**YOUR TASK**
Below are the records; copy each line in which "green" can be found.

** Opening RECORD EXCERPTS block **

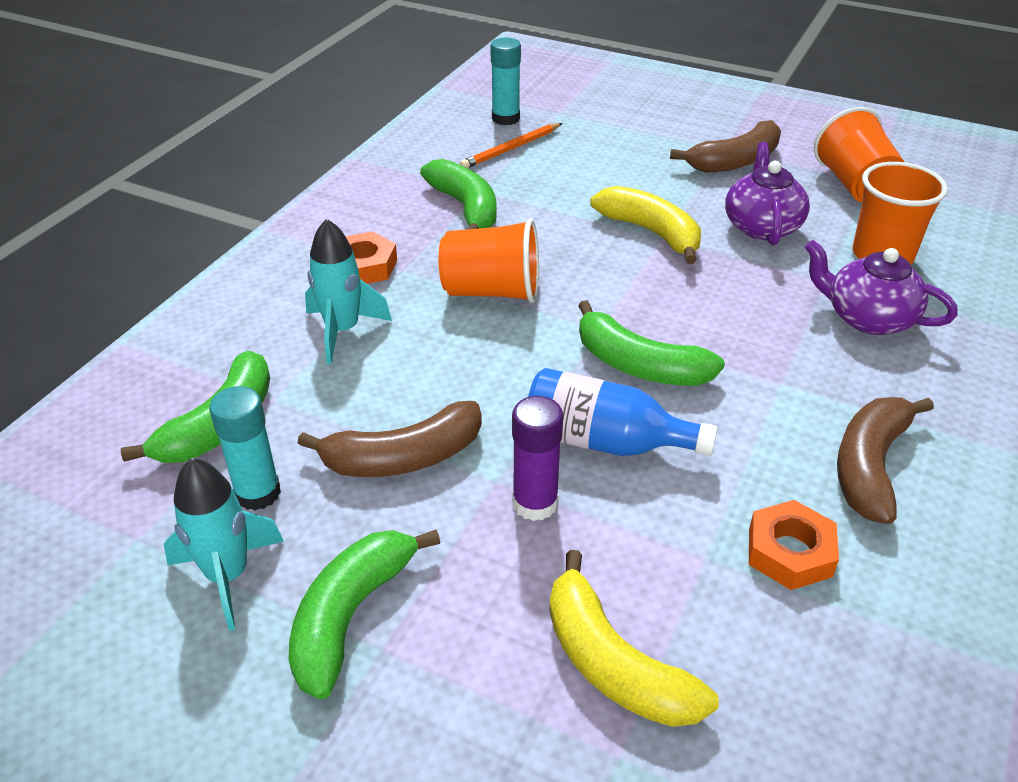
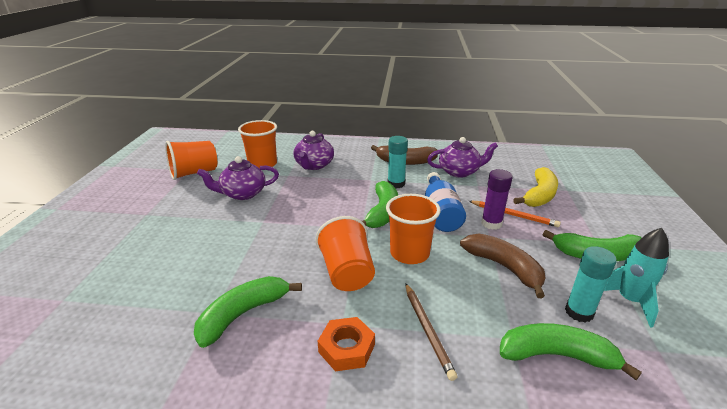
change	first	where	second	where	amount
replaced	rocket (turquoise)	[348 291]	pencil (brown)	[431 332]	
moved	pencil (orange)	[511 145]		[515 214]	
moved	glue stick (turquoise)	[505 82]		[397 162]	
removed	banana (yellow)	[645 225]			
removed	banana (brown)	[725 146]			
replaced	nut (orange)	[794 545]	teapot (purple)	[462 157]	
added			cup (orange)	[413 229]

** Closing RECORD EXCERPTS block **
** Opening RECORD EXCERPTS block **

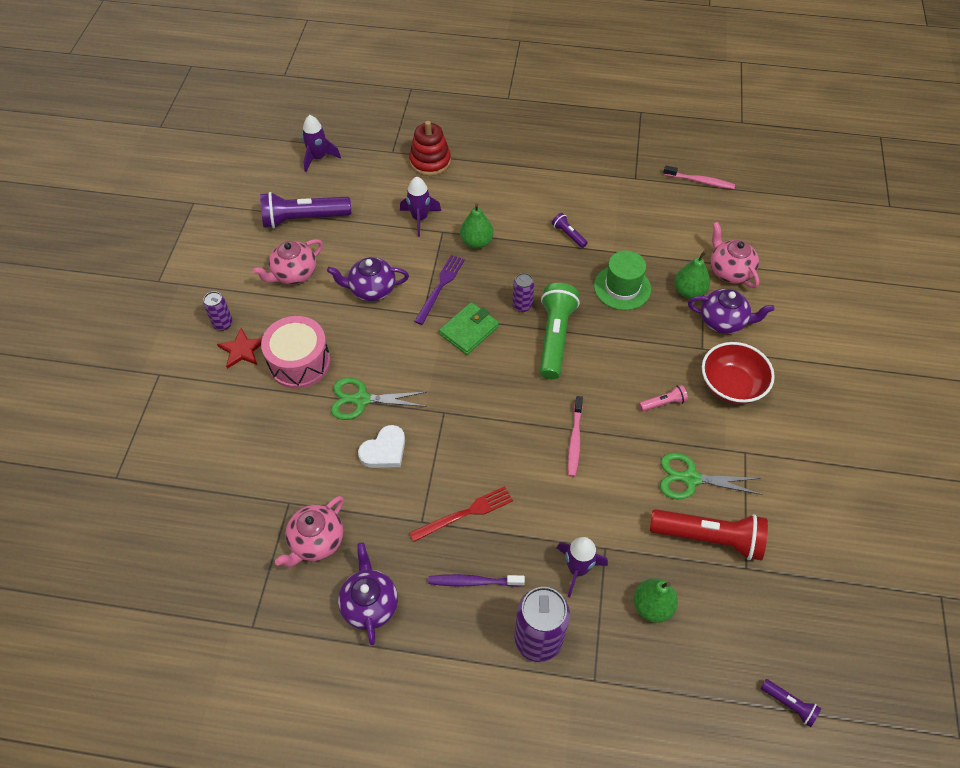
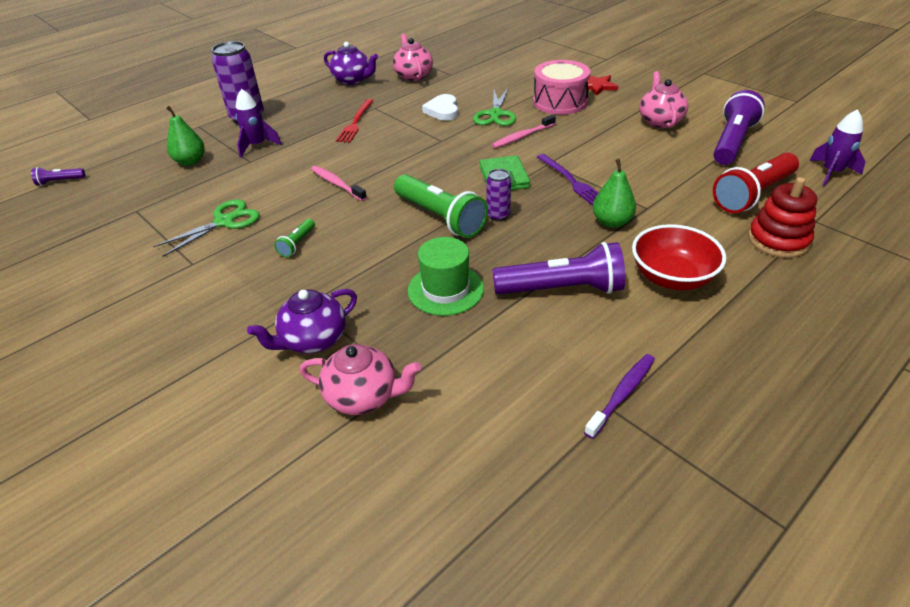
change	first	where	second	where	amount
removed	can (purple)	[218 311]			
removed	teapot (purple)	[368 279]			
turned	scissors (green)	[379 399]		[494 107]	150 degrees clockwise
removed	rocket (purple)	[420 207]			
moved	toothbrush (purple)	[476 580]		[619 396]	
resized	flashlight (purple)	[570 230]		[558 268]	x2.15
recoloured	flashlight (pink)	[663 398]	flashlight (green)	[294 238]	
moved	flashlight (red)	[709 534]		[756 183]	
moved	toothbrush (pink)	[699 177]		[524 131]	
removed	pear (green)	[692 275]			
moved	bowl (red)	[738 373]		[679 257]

** Closing RECORD EXCERPTS block **

**PROBLEM SOLUTION**
turned	scissors (green)	[379 399]		[494 107]	150 degrees clockwise
recoloured	flashlight (pink)	[663 398]	flashlight (green)	[294 238]	
removed	pear (green)	[692 275]			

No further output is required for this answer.